Task directions -
Please, in the data that follows, copy exactly the lines from the line with "white_pump_bottle 537,500 →" through the last one, both included. Do not include pictures.

[Extracted records — start]

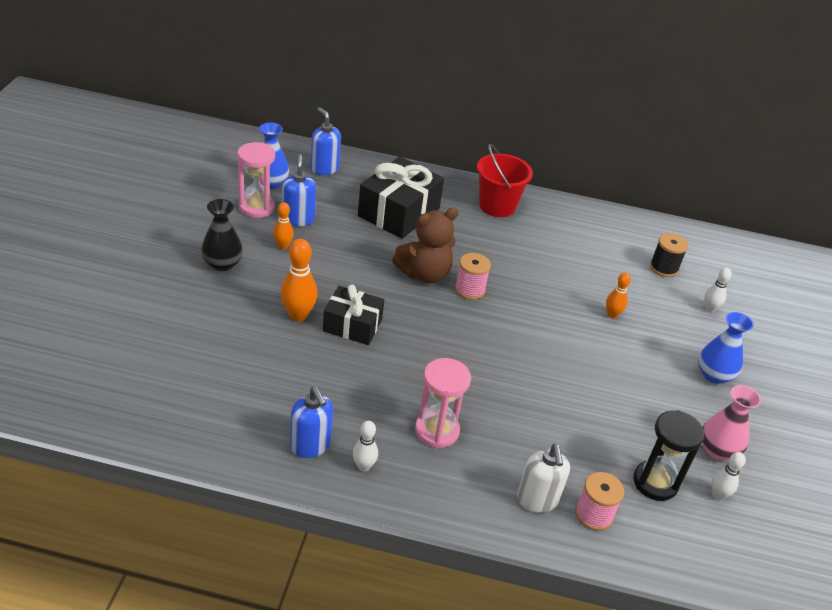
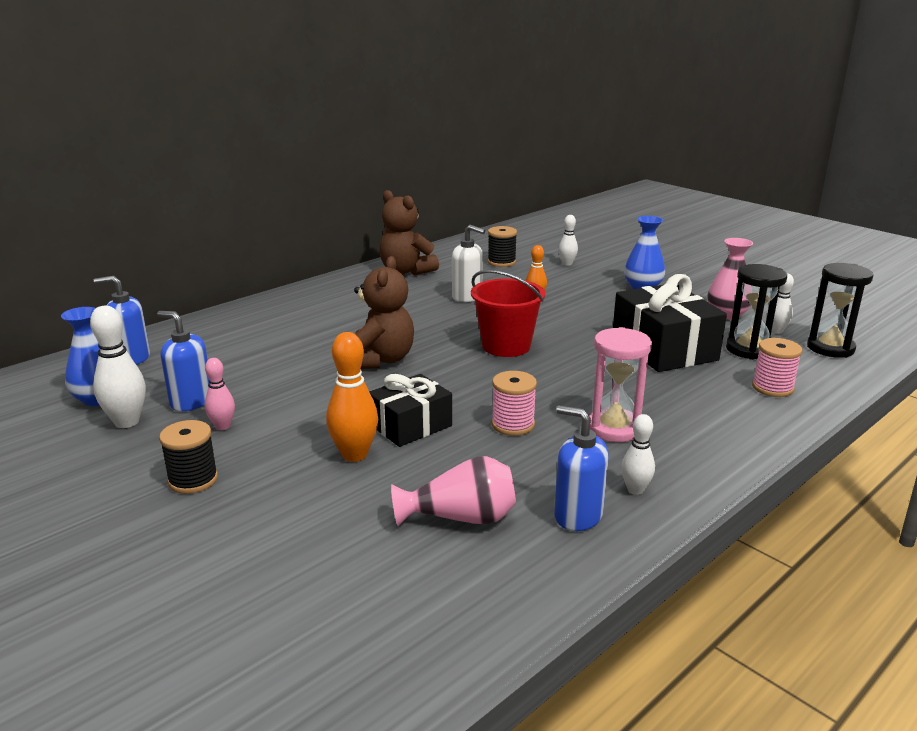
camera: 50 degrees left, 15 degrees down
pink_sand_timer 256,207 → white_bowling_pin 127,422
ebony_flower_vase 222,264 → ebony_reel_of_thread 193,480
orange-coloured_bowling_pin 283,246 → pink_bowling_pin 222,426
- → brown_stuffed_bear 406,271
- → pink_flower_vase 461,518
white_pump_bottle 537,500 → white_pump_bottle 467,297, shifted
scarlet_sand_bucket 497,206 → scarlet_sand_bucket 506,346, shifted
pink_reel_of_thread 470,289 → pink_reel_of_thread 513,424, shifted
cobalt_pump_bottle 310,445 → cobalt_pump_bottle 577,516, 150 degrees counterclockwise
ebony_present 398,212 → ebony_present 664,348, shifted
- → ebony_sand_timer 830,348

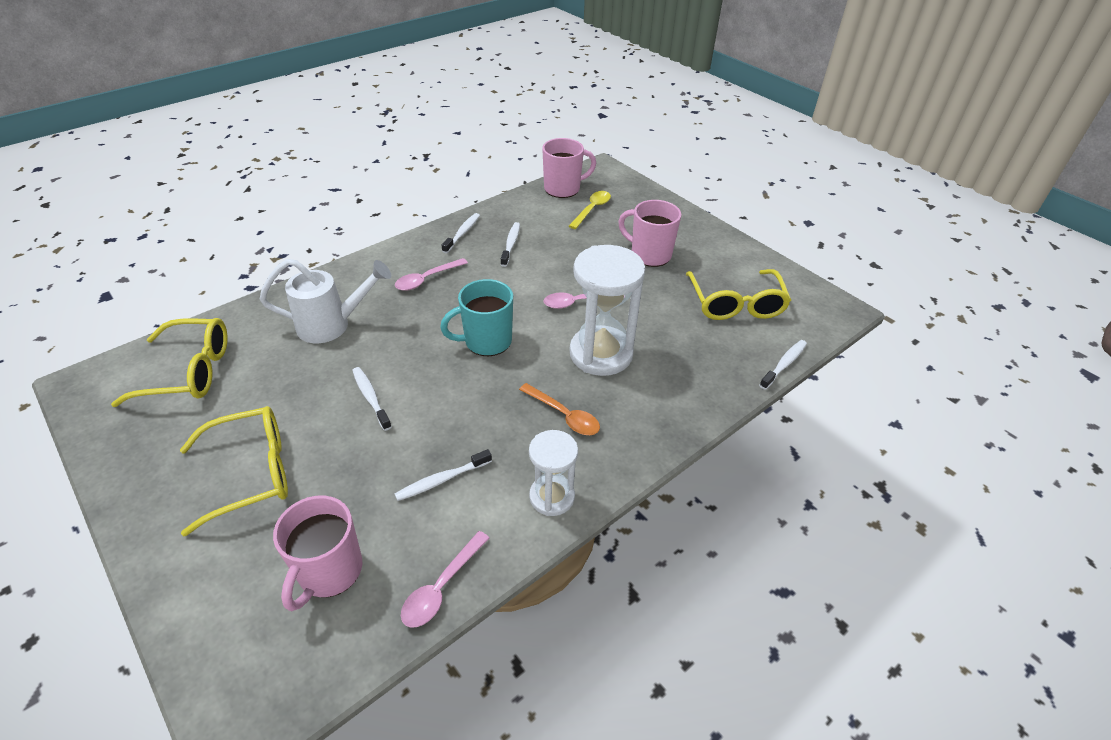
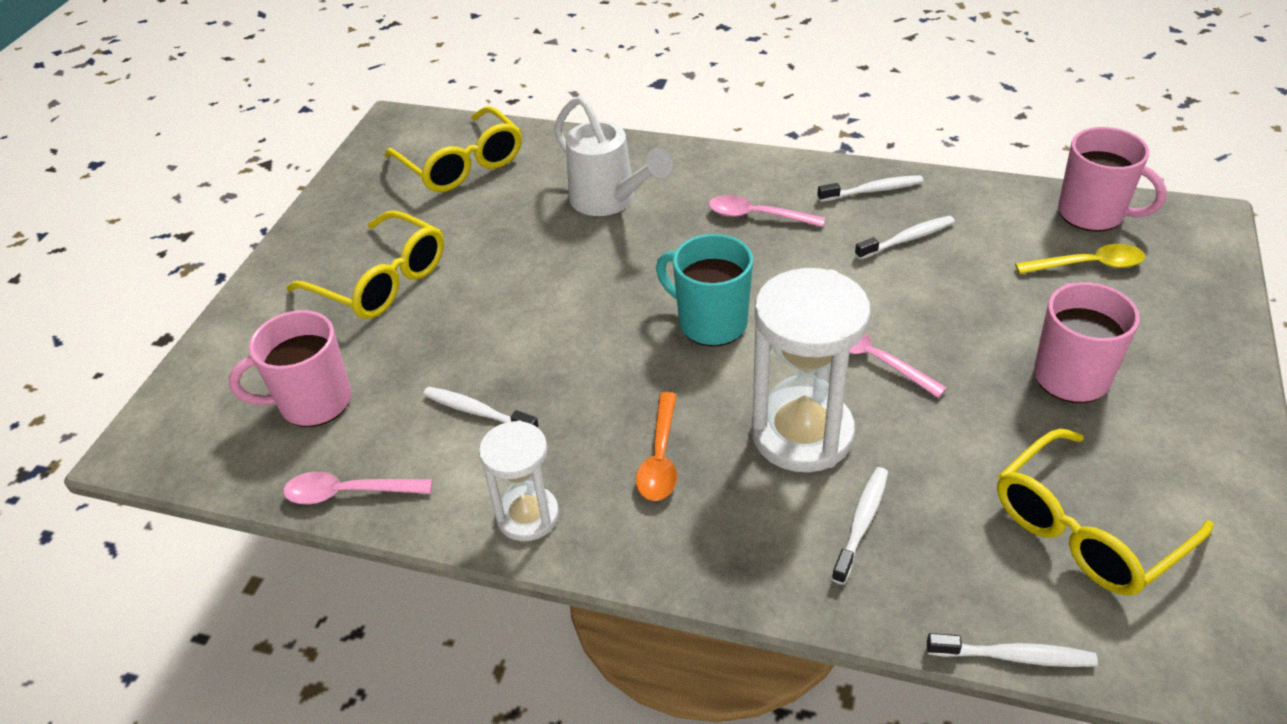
camera: 60 degrees right, 0 degrees up
white_tooth_brush 370,397 → white_tooth_brush 861,523, shifted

[Extracted records — finish]

Answer for the task -
white_pump_bottle 537,500 → white_pump_bottle 467,297, shifted
scarlet_sand_bucket 497,206 → scarlet_sand_bucket 506,346, shifted
pink_reel_of_thread 470,289 → pink_reel_of_thread 513,424, shifted
cobalt_pump_bottle 310,445 → cobalt_pump_bottle 577,516, 150 degrees counterclockwise
ebony_present 398,212 → ebony_present 664,348, shifted
- → ebony_sand_timer 830,348

camera: 60 degrees right, 0 degrees up
white_tooth_brush 370,397 → white_tooth_brush 861,523, shifted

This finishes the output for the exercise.